**TO DO**. Reproduce each record exactly. The pictures should be skipped.

**RECORDS FOR THE TASK**.
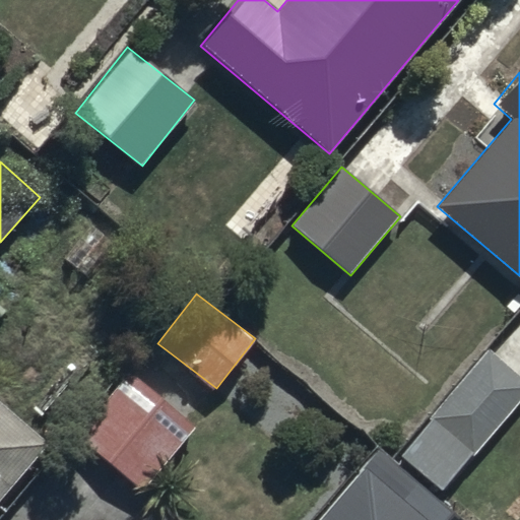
[(473,456),(519,399),(519,379),(485,350),(402,453),(445,486),(471,454),(473,456)]
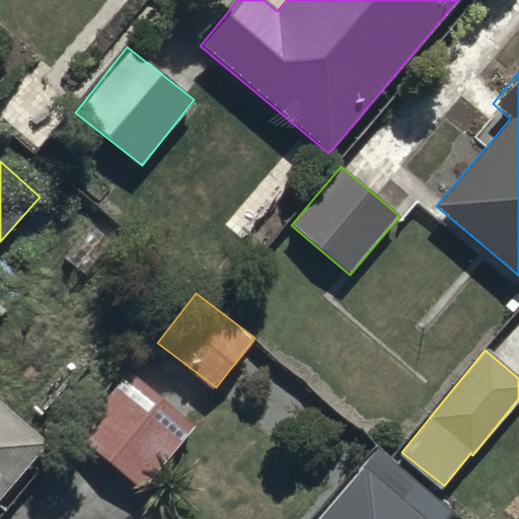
[(141,489),(191,430),(124,373),(74,431),(141,489)]
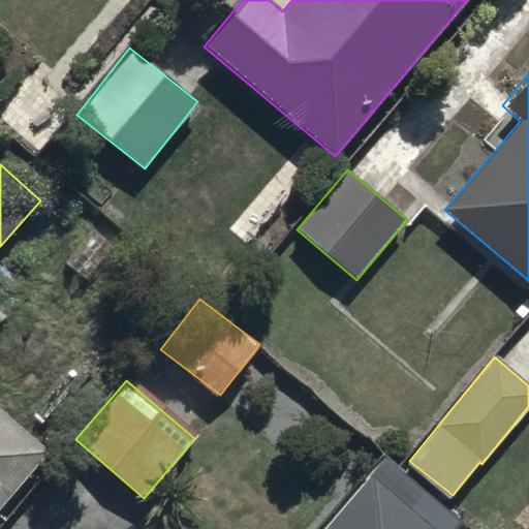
[(0,510),(50,452),(0,409),(0,510)]
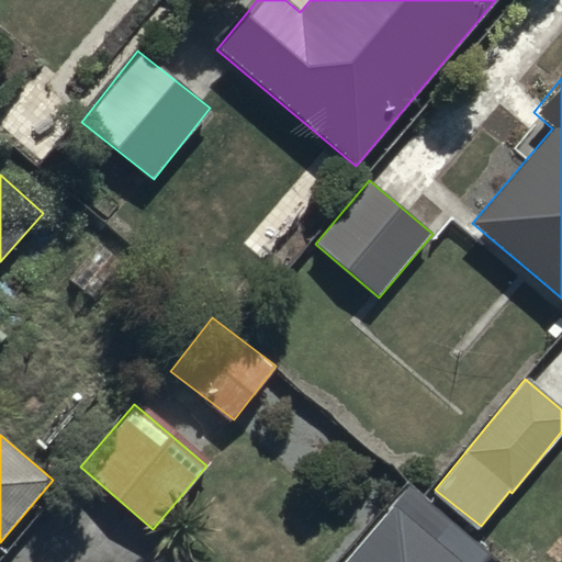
[(479,561),(446,534),(431,550),(391,515),(349,561),(479,561)]
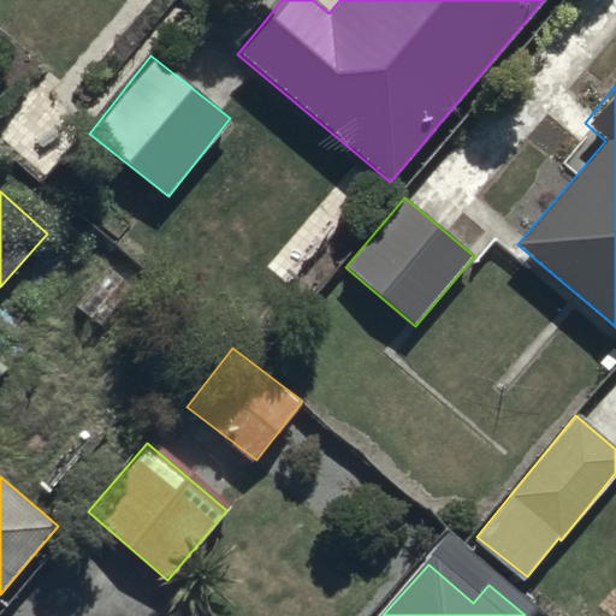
All buildings are outlined.
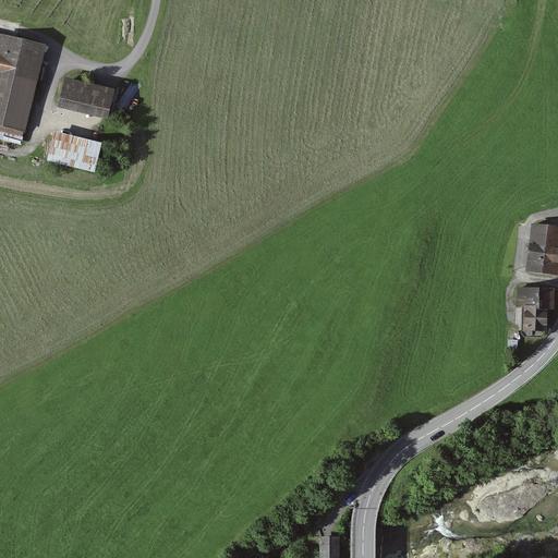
[(45,45),(0,34),(0,131),(24,137),(45,45)]
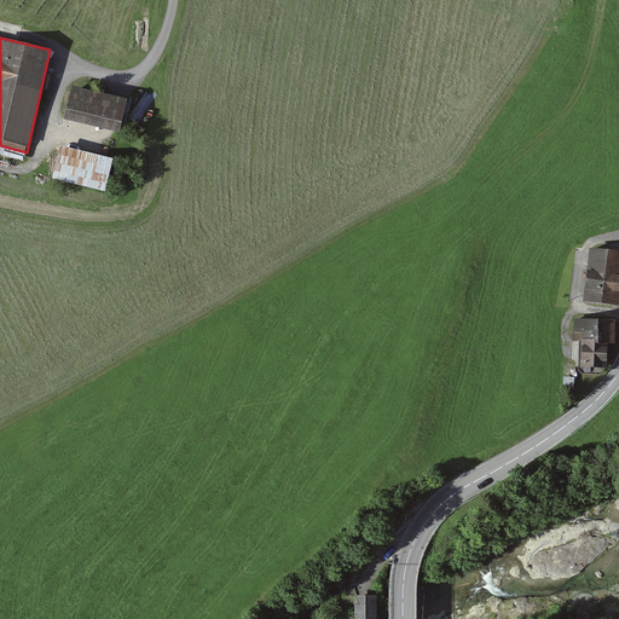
[(126,102),(70,87),(62,120),(117,133),(126,102)]
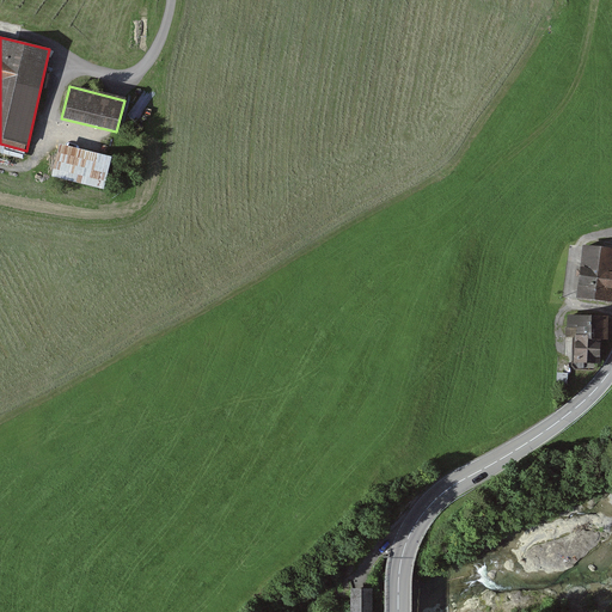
[(109,159),(57,146),(50,176),(102,190),(109,159)]
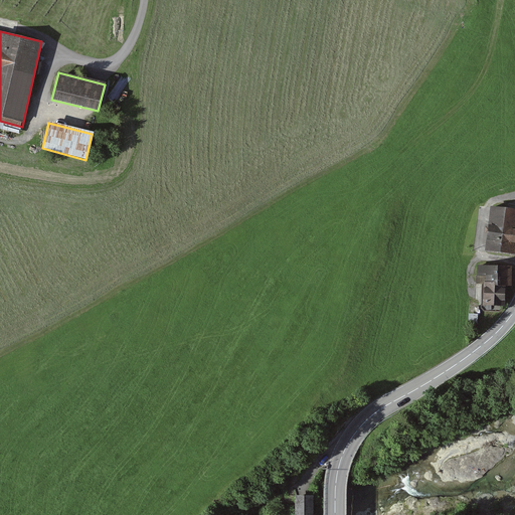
[(514,245),(514,210),(491,207),(485,251),(514,255),(514,245)]
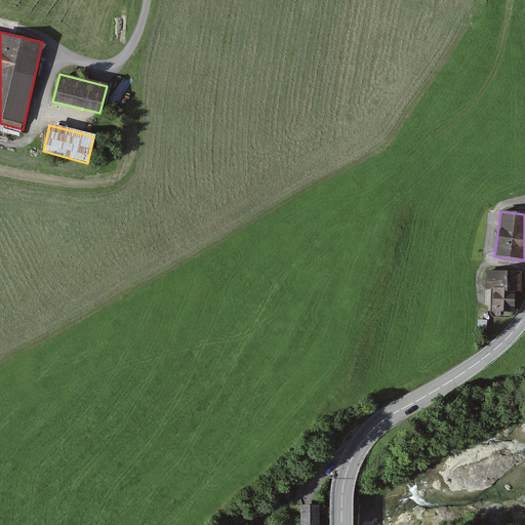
[(522,271),(486,270),(486,287),(494,287),(493,310),(515,311),(516,290),(521,290),(522,271)]
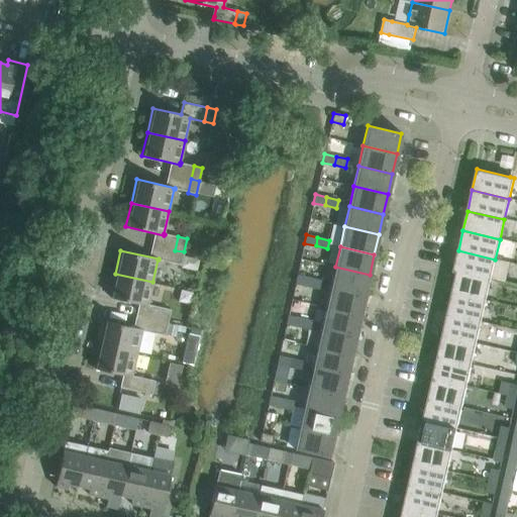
[(184,251),(175,250),(172,264),(181,266),(184,251)]
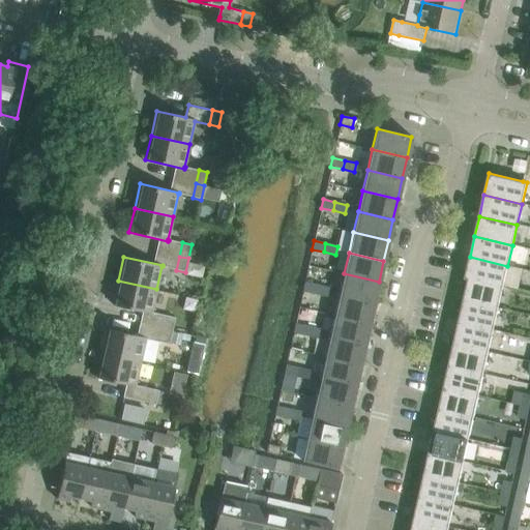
[(503,287),(507,266),(470,257),(465,278),(468,280),(503,287)]
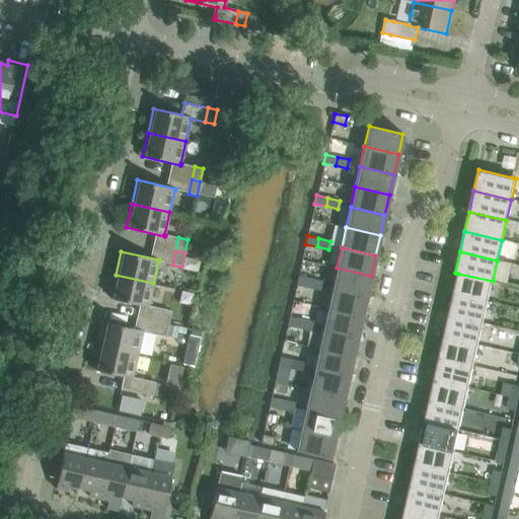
[(366,296),(371,276),(337,268),(332,289),(366,296)]
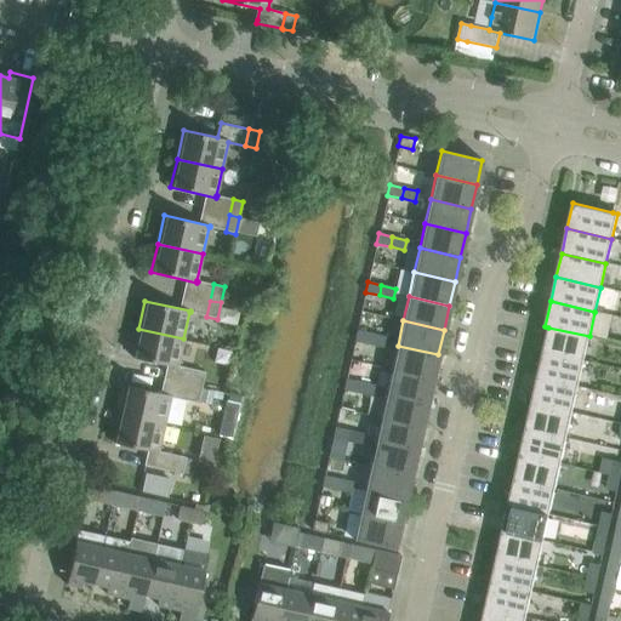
[(539,345),(539,351),(584,360),(590,336),(548,328),(546,340),(540,339),(539,345)]
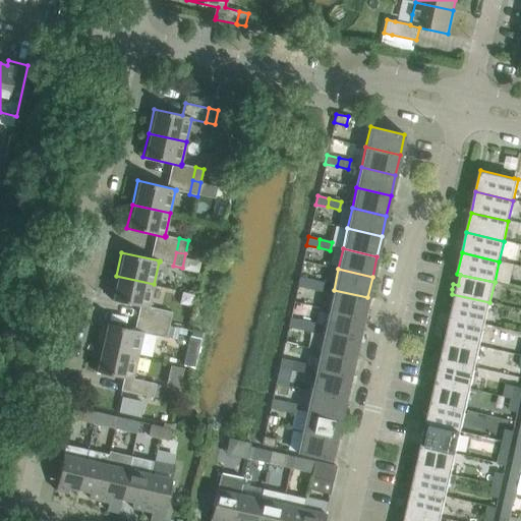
[(149,307),(154,284),(116,276),(111,299),(150,308),(150,307),(149,307)]
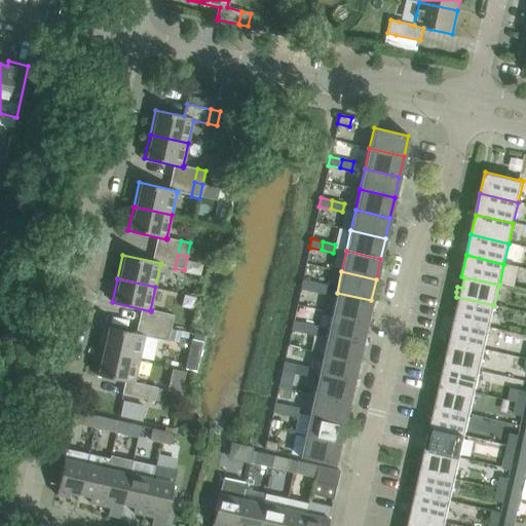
[(300,289),(312,292),(313,283),(302,280),(300,289)]
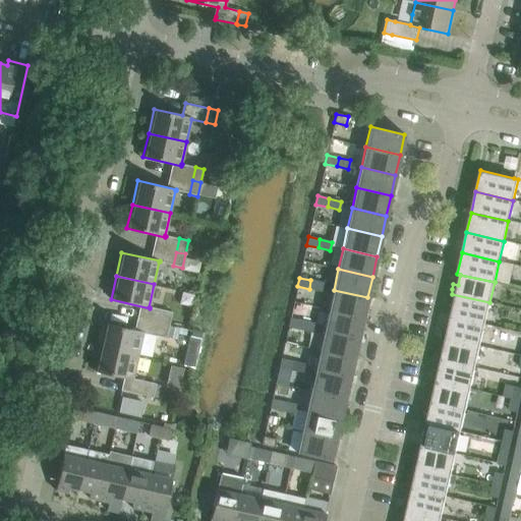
[(323,283),(310,280),(309,289),(321,291),(323,283)]
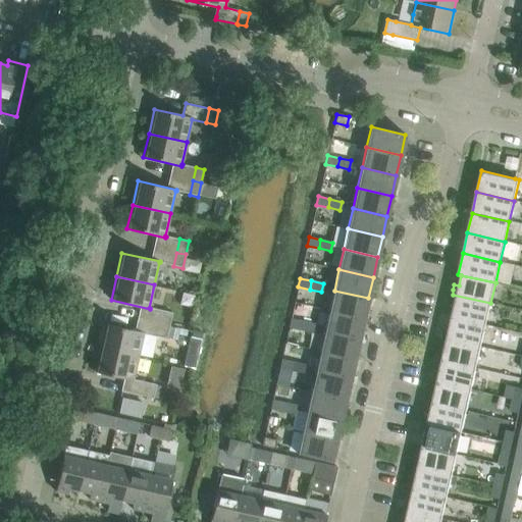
[(334,291),(329,311),(364,318),(368,298),(334,291)]
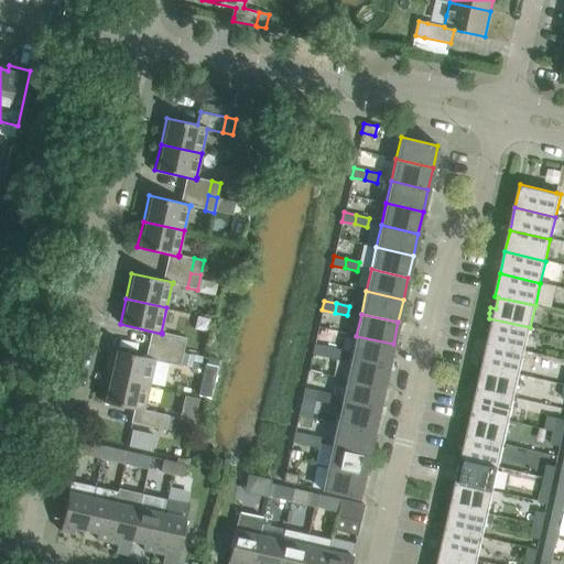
[(524,351),(530,327),(489,318),(488,323),(486,326),(485,328),(490,331),(488,343),(524,351)]
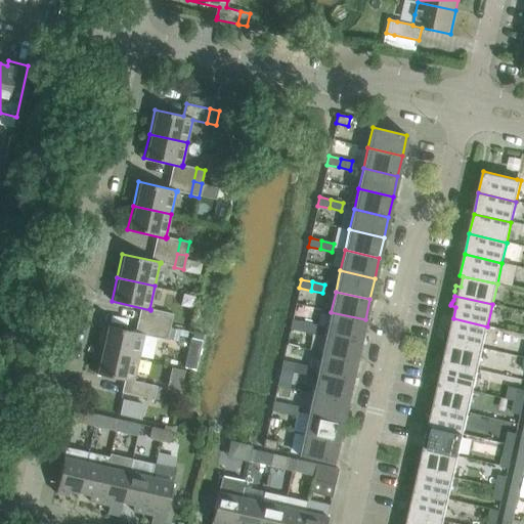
[(165,311),(161,325),(170,328),(173,313),(165,311)]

**EXERCISE SOLUTION**.
[(473,456),(519,399),(519,379),(485,350),(402,453),(445,486),(471,454),(473,456)]
[(141,489),(191,430),(124,373),(74,431),(141,489)]
[(0,510),(50,452),(0,409),(0,510)]
[(479,561),(446,534),(431,550),(391,515),(349,561),(479,561)]
All buildings are outlined.
[(45,45),(0,34),(0,131),(24,137),(45,45)]
[(126,102),(70,87),(62,120),(117,133),(126,102)]
[(109,159),(57,146),(50,176),(102,190),(109,159)]
[(514,245),(514,210),(491,207),(485,251),(514,255),(514,245)]
[(522,271),(486,270),(486,287),(494,287),(493,310),(515,311),(516,290),(521,290),(522,271)]
[(184,251),(175,250),(172,264),(181,266),(184,251)]
[(503,287),(507,266),(470,257),(465,278),(468,280),(503,287)]
[(366,296),(371,276),(337,268),(332,289),(366,296)]
[(539,345),(539,351),(584,360),(590,336),(548,328),(546,340),(540,339),(539,345)]
[(149,307),(154,284),(116,276),(111,299),(150,308),(150,307),(149,307)]
[(300,289),(312,292),(313,283),(302,280),(300,289)]
[(323,283),(310,280),(309,289),(321,291),(323,283)]
[(334,291),(329,311),(364,318),(368,298),(334,291)]
[(524,351),(530,327),(489,318),(488,323),(486,326),(485,328),(490,331),(488,343),(524,351)]
[(165,311),(161,325),(170,328),(173,313),(165,311)]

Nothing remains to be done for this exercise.